§ REQUIREMENT: Give the line with "turquoise car: 7 -> 5" again, along with every line below it to the end of the records, word for word.

[Stored items]
--- START ---

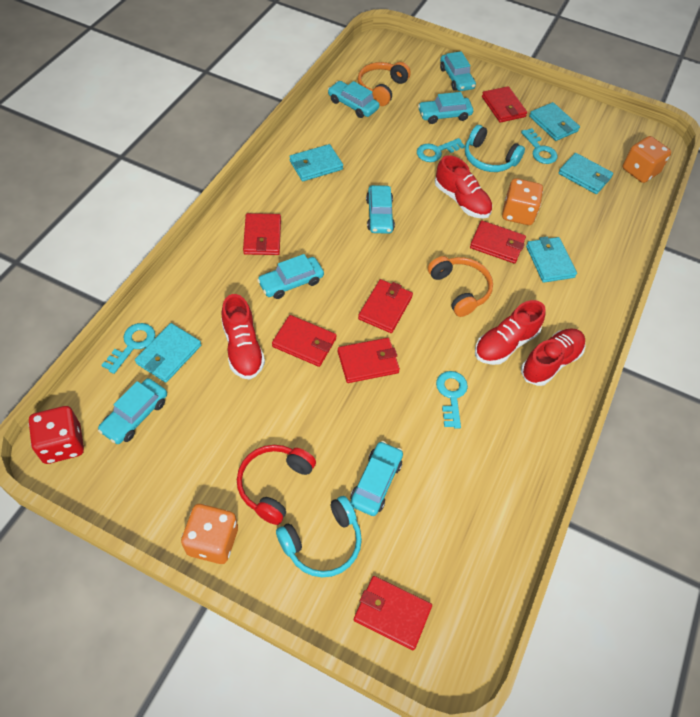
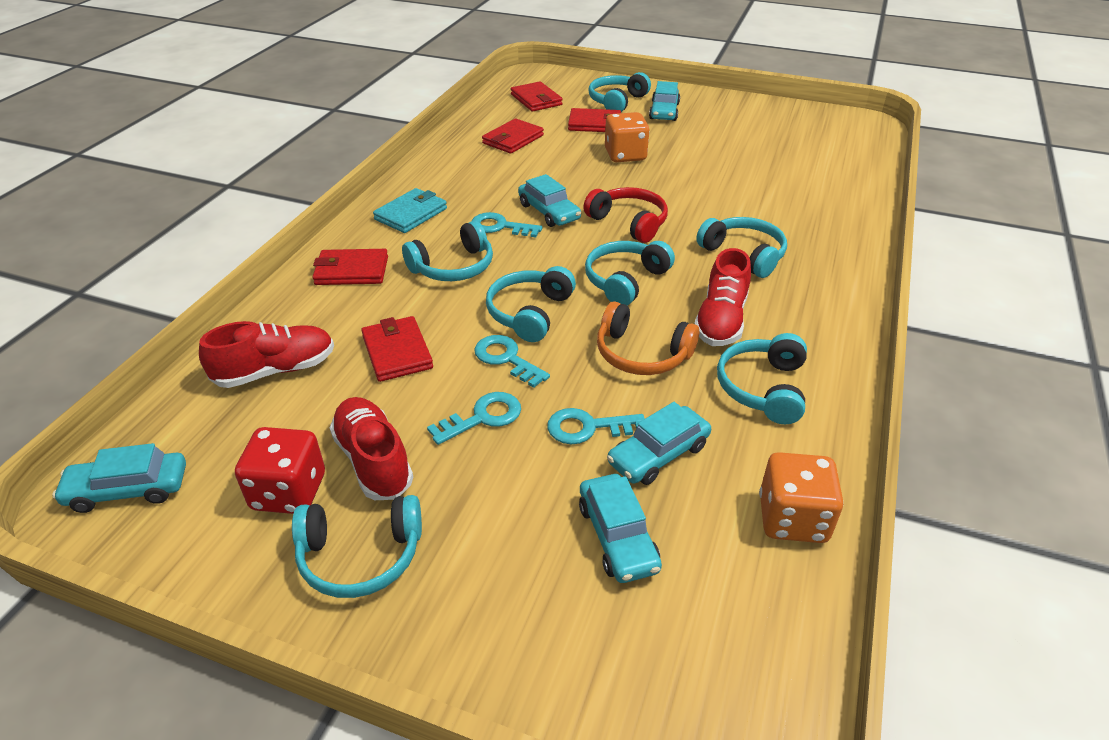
orange dice: 3 -> 2
orange headphones: 2 -> 1
red shoe: 4 -> 3
red wallet: 7 -> 5
turquoise car: 7 -> 5
turquoise headphones: 2 -> 7
turquoise wallet: 5 -> 1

--- END ---

§ RESPONSE TO THE EXERCISE:
turquoise car: 7 -> 5
turquoise headphones: 2 -> 7
turquoise wallet: 5 -> 1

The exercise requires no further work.